*** Opening SUPPLIED MATERIAL ***

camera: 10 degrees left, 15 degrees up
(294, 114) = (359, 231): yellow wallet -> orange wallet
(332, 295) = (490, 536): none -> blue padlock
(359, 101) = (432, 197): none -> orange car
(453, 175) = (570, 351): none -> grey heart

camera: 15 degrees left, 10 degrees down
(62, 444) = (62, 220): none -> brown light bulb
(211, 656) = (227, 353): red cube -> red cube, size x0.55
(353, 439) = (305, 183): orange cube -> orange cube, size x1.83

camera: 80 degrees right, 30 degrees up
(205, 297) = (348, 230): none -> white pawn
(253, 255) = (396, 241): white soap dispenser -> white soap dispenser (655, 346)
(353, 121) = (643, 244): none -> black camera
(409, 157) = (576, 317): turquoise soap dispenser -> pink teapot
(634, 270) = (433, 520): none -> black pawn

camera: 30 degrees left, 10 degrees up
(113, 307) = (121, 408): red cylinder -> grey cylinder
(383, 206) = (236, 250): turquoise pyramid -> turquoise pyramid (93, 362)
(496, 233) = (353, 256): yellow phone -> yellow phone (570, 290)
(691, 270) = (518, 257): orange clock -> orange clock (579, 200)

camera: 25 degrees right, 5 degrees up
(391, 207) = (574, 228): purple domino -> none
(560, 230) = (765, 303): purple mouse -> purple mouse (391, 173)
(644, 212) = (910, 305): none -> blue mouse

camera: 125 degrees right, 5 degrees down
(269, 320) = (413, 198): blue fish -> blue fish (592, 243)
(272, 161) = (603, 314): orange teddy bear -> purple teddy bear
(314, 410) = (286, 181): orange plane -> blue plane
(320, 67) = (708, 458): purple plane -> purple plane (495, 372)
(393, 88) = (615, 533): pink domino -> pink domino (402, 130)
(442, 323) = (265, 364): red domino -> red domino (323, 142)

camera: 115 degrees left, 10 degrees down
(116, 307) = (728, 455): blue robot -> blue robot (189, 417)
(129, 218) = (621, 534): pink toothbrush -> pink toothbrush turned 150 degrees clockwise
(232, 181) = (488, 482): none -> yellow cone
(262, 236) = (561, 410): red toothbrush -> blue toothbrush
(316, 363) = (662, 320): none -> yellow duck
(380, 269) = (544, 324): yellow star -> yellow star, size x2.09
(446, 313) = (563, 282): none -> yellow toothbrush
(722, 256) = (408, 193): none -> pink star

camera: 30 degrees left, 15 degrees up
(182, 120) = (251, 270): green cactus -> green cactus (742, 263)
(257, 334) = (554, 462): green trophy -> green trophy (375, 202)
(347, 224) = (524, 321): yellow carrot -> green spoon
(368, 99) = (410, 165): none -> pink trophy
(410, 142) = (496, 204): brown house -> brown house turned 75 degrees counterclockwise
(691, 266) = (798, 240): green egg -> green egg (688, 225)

*** Closing SUPPLIED MATERIAL ***

| ABOUT THIS EXERCISE |
Please print the records above exactly from their first line. End with the line containing "(496, 233) = (353, 256): yellow", and include it.

| REPLY |
camera: 10 degrees left, 15 degrees up
(294, 114) = (359, 231): yellow wallet -> orange wallet
(332, 295) = (490, 536): none -> blue padlock
(359, 101) = (432, 197): none -> orange car
(453, 175) = (570, 351): none -> grey heart

camera: 15 degrees left, 10 degrees down
(62, 444) = (62, 220): none -> brown light bulb
(211, 656) = (227, 353): red cube -> red cube, size x0.55
(353, 439) = (305, 183): orange cube -> orange cube, size x1.83

camera: 80 degrees right, 30 degrees up
(205, 297) = (348, 230): none -> white pawn
(253, 255) = (396, 241): white soap dispenser -> white soap dispenser (655, 346)
(353, 121) = (643, 244): none -> black camera
(409, 157) = (576, 317): turquoise soap dispenser -> pink teapot
(634, 270) = (433, 520): none -> black pawn

camera: 30 degrees left, 10 degrees up
(113, 307) = (121, 408): red cylinder -> grey cylinder
(383, 206) = (236, 250): turquoise pyramid -> turquoise pyramid (93, 362)
(496, 233) = (353, 256): yellow phone -> yellow phone (570, 290)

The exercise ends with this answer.